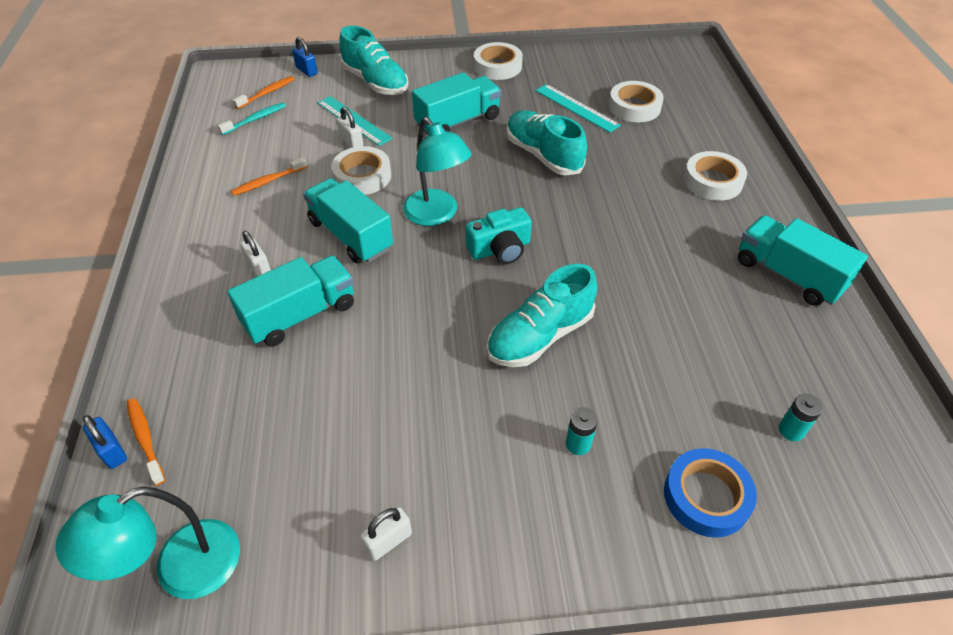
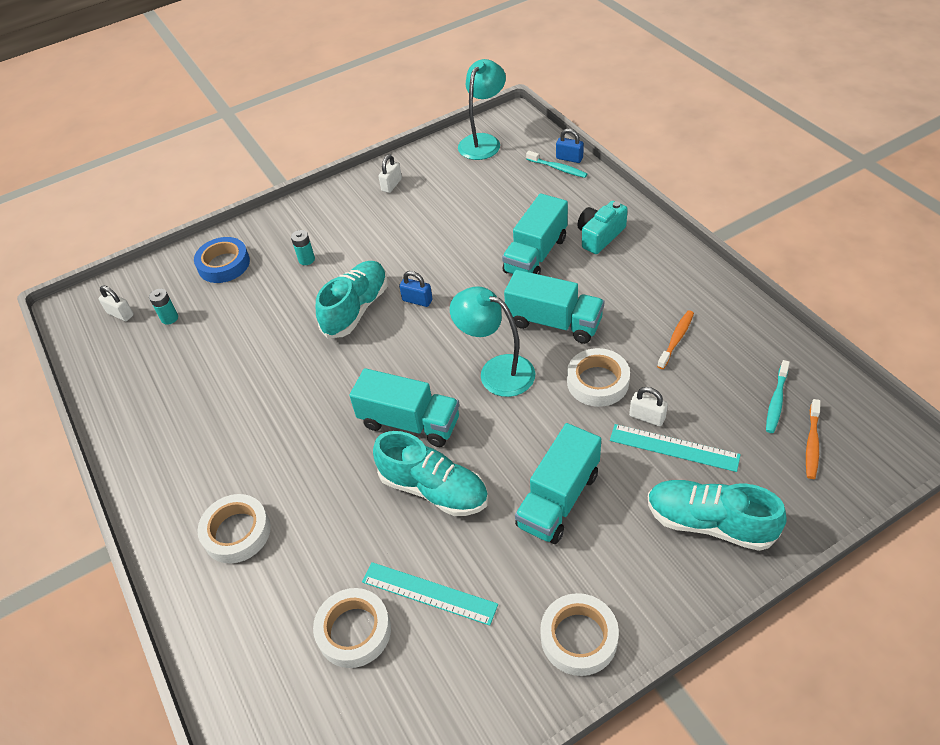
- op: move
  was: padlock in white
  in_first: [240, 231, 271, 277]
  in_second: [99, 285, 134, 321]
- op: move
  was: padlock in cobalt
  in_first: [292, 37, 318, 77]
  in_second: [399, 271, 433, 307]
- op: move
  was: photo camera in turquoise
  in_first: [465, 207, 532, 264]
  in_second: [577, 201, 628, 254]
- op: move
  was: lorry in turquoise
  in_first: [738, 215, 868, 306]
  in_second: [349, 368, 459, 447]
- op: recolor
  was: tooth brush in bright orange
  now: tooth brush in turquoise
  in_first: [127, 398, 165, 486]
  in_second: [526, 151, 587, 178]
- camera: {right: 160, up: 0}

..........

Task directions -
Each entry must be set down word for word; no image may be carried over.

Your solution -
- op: move
  was: padlock in white
  in_first: [240, 231, 271, 277]
  in_second: [99, 285, 134, 321]
- op: move
  was: padlock in cobalt
  in_first: [292, 37, 318, 77]
  in_second: [399, 271, 433, 307]
- op: move
  was: photo camera in turquoise
  in_first: [465, 207, 532, 264]
  in_second: [577, 201, 628, 254]
- op: move
  was: lorry in turquoise
  in_first: [738, 215, 868, 306]
  in_second: [349, 368, 459, 447]
- op: recolor
  was: tooth brush in bright orange
  now: tooth brush in turquoise
  in_first: [127, 398, 165, 486]
  in_second: [526, 151, 587, 178]
- camera: {right: 160, up: 0}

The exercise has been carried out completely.